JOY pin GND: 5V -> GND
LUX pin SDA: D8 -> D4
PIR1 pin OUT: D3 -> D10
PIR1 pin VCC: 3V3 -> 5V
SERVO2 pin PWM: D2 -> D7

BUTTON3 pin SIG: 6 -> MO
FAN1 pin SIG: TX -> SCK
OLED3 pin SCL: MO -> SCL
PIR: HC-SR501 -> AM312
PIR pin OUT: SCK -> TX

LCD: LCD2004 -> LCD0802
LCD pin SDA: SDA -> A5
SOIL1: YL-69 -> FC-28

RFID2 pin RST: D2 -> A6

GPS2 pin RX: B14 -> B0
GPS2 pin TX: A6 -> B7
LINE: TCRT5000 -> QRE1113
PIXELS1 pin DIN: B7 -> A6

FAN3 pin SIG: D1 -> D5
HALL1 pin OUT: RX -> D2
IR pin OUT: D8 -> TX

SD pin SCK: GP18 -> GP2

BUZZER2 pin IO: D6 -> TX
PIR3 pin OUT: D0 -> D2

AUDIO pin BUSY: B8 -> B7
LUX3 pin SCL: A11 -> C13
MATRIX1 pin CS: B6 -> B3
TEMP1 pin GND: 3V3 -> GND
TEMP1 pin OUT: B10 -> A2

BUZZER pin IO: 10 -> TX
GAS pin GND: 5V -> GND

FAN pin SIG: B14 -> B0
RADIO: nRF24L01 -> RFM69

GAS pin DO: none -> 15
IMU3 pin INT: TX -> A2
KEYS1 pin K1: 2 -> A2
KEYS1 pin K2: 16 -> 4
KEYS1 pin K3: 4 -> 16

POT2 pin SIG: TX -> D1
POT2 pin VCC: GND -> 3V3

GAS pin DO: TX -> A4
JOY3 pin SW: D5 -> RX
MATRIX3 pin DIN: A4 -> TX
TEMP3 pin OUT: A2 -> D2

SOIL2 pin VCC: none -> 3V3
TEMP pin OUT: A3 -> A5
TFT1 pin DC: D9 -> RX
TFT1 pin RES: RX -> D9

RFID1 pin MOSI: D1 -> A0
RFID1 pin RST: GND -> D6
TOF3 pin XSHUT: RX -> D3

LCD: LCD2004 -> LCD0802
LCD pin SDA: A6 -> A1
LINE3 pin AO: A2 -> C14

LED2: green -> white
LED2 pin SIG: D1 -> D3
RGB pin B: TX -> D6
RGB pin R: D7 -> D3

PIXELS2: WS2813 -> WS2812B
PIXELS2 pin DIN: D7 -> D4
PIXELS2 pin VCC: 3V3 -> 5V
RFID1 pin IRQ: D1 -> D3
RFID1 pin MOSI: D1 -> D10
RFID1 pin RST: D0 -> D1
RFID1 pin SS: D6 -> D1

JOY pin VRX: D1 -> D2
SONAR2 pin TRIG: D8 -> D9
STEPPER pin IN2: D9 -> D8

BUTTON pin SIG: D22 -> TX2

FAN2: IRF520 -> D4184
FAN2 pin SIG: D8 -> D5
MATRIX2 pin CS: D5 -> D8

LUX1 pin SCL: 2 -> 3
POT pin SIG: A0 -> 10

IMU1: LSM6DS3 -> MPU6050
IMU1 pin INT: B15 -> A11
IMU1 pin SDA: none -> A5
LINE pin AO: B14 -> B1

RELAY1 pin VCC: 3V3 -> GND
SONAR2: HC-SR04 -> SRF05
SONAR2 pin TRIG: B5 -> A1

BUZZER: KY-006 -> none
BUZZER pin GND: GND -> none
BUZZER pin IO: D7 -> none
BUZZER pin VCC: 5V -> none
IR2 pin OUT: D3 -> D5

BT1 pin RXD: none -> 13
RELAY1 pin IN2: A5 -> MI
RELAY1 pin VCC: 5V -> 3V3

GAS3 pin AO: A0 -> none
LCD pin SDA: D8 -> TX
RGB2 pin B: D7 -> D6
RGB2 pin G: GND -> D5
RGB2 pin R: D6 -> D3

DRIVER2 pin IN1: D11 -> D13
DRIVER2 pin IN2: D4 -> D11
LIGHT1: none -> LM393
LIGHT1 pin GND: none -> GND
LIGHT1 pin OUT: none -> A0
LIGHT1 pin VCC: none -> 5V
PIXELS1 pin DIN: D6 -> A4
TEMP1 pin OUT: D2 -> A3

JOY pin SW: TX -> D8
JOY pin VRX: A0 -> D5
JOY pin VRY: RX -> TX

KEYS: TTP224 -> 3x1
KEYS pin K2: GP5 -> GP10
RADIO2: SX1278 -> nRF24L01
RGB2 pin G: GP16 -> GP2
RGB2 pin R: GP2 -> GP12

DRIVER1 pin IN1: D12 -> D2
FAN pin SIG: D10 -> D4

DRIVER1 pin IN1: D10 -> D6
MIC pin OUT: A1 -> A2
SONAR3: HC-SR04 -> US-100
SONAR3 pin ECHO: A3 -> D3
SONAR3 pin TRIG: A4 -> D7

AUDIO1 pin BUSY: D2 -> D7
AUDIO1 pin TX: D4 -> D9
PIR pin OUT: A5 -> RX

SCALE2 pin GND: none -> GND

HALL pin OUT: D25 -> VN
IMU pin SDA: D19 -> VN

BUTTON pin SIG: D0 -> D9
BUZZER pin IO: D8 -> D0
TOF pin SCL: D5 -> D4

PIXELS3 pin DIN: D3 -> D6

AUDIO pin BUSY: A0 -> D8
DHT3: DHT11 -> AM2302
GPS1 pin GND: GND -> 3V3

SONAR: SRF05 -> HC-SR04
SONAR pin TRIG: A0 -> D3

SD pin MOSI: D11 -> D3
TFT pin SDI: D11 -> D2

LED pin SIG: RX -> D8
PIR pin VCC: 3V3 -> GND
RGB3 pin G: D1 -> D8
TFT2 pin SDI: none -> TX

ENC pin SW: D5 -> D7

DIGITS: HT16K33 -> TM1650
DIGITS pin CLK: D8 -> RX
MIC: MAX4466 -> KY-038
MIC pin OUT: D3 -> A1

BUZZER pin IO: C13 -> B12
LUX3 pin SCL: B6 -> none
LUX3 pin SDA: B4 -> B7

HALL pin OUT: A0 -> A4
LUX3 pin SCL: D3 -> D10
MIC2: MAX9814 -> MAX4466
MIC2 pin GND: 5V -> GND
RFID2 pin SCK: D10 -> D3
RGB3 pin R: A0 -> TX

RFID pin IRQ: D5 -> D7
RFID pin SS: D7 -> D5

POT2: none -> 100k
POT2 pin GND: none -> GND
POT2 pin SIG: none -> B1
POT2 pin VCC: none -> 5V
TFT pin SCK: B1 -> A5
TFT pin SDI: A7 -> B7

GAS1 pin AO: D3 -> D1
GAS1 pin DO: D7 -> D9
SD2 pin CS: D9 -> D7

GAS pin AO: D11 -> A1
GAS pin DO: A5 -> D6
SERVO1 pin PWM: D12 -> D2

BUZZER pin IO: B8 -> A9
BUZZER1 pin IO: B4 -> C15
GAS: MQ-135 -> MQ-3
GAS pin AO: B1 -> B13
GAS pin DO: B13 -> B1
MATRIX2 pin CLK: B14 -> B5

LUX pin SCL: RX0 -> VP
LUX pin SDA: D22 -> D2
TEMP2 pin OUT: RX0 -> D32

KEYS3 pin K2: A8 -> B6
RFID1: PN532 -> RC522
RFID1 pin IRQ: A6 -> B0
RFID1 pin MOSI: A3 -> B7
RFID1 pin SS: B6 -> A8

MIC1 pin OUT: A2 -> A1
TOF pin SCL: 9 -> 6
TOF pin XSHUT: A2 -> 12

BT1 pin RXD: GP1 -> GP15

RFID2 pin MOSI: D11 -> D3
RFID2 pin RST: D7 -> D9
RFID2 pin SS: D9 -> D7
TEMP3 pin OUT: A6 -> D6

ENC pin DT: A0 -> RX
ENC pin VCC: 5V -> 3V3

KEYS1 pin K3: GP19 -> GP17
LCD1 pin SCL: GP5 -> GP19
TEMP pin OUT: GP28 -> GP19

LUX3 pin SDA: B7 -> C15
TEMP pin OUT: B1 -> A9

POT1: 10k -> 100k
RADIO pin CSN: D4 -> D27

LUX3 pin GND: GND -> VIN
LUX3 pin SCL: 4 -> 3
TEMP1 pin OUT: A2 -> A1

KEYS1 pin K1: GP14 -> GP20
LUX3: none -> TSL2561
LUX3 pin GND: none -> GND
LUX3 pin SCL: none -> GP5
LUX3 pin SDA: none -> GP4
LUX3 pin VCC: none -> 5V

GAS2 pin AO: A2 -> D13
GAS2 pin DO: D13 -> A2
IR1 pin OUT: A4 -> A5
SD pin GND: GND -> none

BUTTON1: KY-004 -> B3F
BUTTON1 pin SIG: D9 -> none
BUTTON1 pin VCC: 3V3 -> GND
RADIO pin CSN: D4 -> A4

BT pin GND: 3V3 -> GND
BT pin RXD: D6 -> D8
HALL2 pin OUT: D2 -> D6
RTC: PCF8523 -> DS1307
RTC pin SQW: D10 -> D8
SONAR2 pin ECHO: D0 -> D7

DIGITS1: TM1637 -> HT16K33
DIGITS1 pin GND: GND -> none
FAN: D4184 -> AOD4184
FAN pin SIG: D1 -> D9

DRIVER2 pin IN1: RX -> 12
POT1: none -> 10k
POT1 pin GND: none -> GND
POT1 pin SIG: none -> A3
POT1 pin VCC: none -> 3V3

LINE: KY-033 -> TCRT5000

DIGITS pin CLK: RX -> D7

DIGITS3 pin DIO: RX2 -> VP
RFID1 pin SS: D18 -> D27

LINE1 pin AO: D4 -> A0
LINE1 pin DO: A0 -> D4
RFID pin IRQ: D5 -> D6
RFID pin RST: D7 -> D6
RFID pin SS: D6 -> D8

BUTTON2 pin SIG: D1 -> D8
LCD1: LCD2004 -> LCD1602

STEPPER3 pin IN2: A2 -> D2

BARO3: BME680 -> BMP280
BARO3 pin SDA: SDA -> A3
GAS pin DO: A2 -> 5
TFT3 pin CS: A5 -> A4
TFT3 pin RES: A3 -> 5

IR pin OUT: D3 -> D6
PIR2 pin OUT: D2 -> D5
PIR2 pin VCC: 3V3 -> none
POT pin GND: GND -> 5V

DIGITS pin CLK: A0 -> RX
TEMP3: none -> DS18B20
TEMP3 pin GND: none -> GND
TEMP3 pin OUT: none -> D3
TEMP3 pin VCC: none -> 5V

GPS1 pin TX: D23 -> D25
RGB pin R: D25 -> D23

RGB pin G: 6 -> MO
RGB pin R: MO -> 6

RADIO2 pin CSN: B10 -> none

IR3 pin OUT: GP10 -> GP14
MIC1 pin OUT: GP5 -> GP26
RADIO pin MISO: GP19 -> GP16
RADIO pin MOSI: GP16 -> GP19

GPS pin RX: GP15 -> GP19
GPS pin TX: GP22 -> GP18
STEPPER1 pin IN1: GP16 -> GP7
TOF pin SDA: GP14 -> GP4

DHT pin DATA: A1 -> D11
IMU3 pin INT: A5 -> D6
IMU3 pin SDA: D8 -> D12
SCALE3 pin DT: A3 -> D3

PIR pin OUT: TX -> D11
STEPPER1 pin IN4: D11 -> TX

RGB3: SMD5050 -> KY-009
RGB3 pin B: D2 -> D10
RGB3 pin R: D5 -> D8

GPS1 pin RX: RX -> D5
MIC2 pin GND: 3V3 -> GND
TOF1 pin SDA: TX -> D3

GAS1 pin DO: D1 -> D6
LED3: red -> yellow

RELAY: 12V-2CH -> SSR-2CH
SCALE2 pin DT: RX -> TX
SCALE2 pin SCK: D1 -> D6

→ **Required action**
In the listing above, locate the line containing "TFT2 pin SDI: none -> TX" and the line containing "HALL pin OUT: A0 -> A4". Transcribe those two lines and everything between them, exactly as written.

→ **Response to this task**
TFT2 pin SDI: none -> TX

ENC pin SW: D5 -> D7

DIGITS: HT16K33 -> TM1650
DIGITS pin CLK: D8 -> RX
MIC: MAX4466 -> KY-038
MIC pin OUT: D3 -> A1

BUZZER pin IO: C13 -> B12
LUX3 pin SCL: B6 -> none
LUX3 pin SDA: B4 -> B7

HALL pin OUT: A0 -> A4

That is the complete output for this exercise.